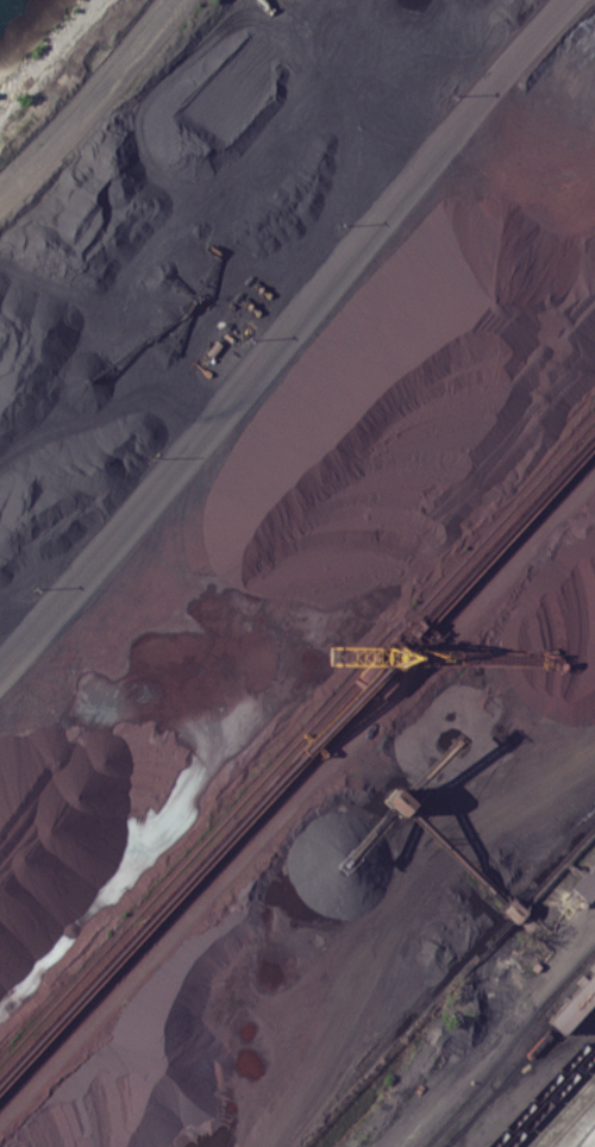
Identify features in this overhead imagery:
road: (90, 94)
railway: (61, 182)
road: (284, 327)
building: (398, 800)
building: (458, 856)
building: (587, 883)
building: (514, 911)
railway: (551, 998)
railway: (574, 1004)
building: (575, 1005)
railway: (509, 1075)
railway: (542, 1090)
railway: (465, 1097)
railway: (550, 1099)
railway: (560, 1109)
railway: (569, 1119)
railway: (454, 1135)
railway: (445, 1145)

**TASK PROMPT**.
The word to find is "building". Copy every line of the records that holds it.

**RESULT OF THE EXERCISE**.
building: (398, 800)
building: (458, 856)
building: (587, 883)
building: (514, 911)
building: (575, 1005)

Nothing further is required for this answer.